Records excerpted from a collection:
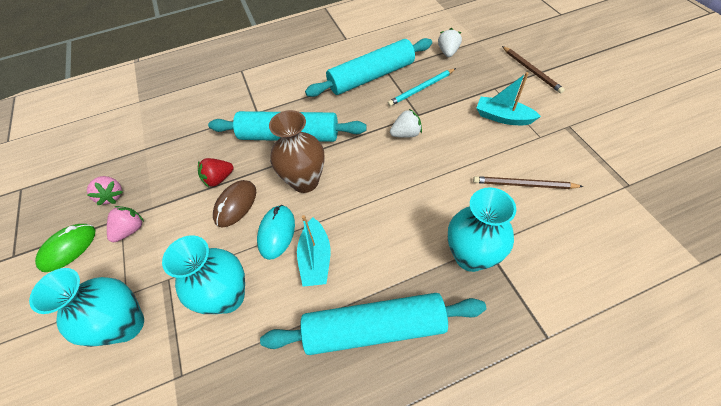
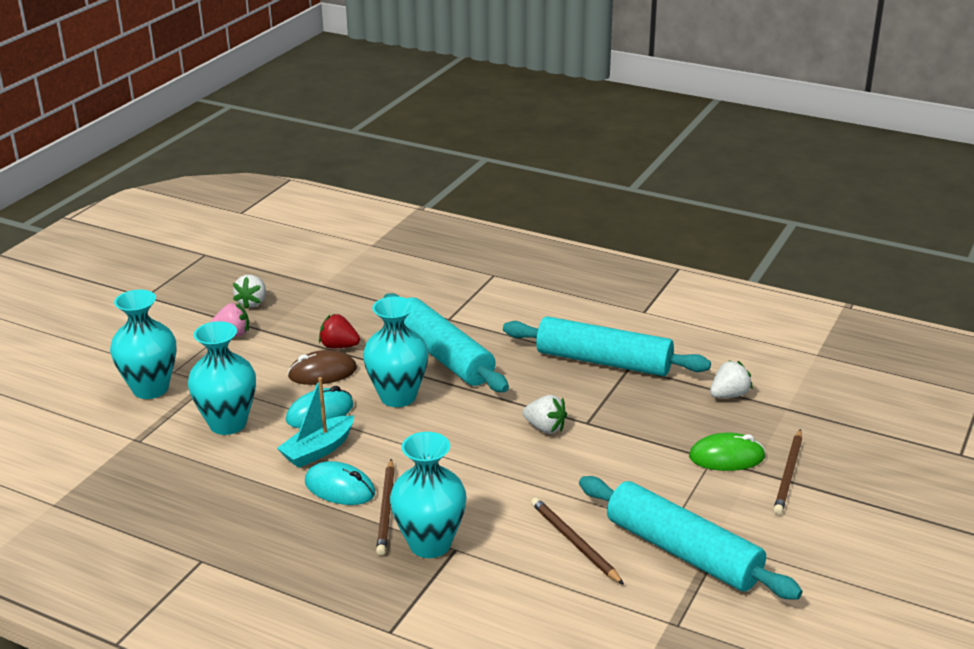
camera: 45 degrees right, 25 degrees down
(69, 248) = (181, 316): green mouse -> green mouse (726, 457)
(112, 196) = (252, 302): pink strawberry -> white strawberry
(305, 181) = (398, 397): brown vase -> turquoise vase
(369, 272) = (340, 488): none -> turquoise mouse
(374, 328) = (285, 520): turquoise rolling pin -> turquoise rolling pin (682, 552)
(415, 259) = (386, 509): none -> brown pencil
(421, 89) = (632, 405): turquoise pencil -> none
(503, 117) = (666, 485): turquoise boat -> none

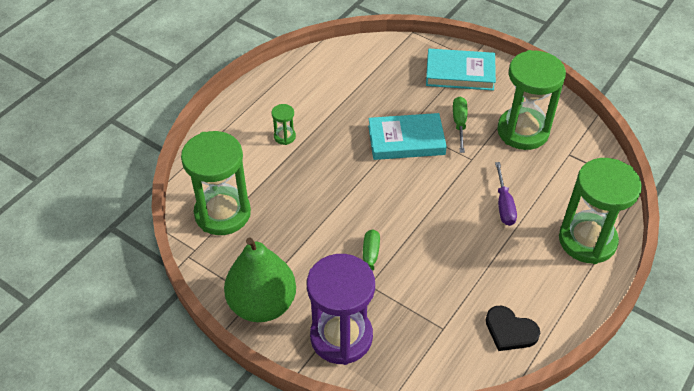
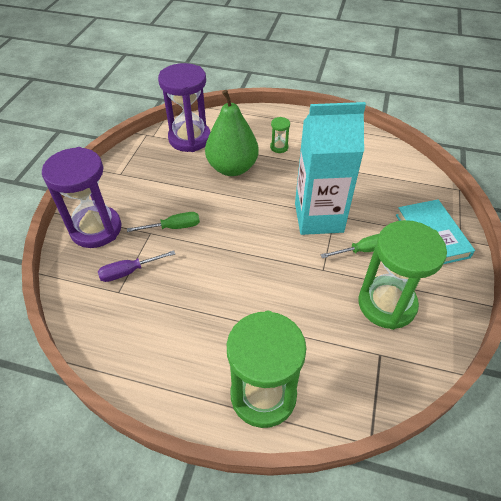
camera: 70 degrees right, 0 degrees up
(222, 213) = (189, 138): green hourglass -> purple hourglass
(262, 304) = (116, 180): green pear -> green pear (232, 168)
(406, 140) = (318, 218): turquoise book -> turquoise carton
(504, 205) = (277, 308): purple screwdriver -> purple screwdriver (129, 272)
(510, 331) = (127, 344): black heart -> none

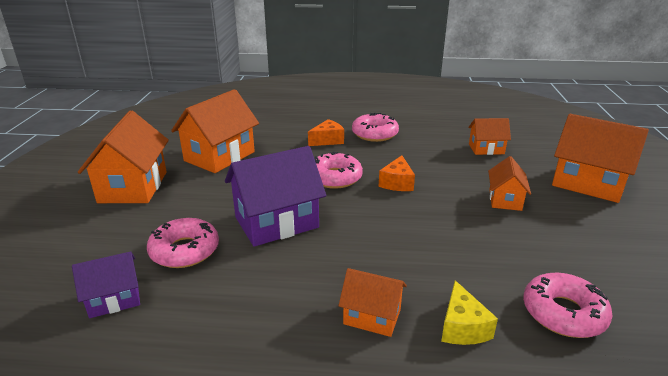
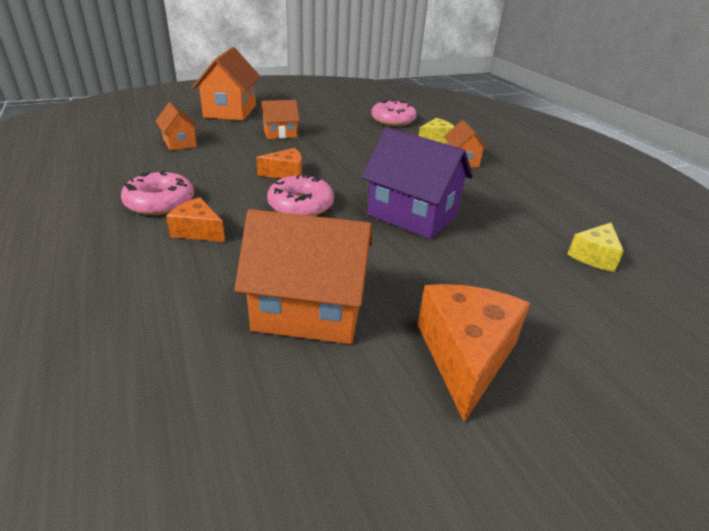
camera: 120 degrees left, 5 degrees up
(114, 299) = (594, 256): purple house -> yellow cheese
(133, 187) = (465, 356): orange house -> orange cheese
(185, 250) = (506, 248): pink donut -> none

Exercise instructions: Write out the records above once more, word for word, with no pictures.

Your response:
camera: 45 degrees right, 25 degrees down
(69, 248) = (181, 316): green mouse -> green mouse (726, 457)
(112, 196) = (252, 302): pink strawberry -> white strawberry
(305, 181) = (398, 397): brown vase -> turquoise vase
(369, 272) = (340, 488): none -> turquoise mouse
(374, 328) = (285, 520): turquoise rolling pin -> turquoise rolling pin (682, 552)
(415, 259) = (386, 509): none -> brown pencil
(421, 89) = (632, 405): turquoise pencil -> none
(503, 117) = (666, 485): turquoise boat -> none

camera: 70 degrees right, 0 degrees up
(222, 213) = (189, 138): green hourglass -> purple hourglass
(262, 304) = (116, 180): green pear -> green pear (232, 168)
(406, 140) = (318, 218): turquoise book -> turquoise carton
(504, 205) = (277, 308): purple screwdriver -> purple screwdriver (129, 272)
(510, 331) = (127, 344): black heart -> none

camera: 120 degrees left, 5 degrees up
(114, 299) = (594, 256): purple house -> yellow cheese
(133, 187) = (465, 356): orange house -> orange cheese
(185, 250) = (506, 248): pink donut -> none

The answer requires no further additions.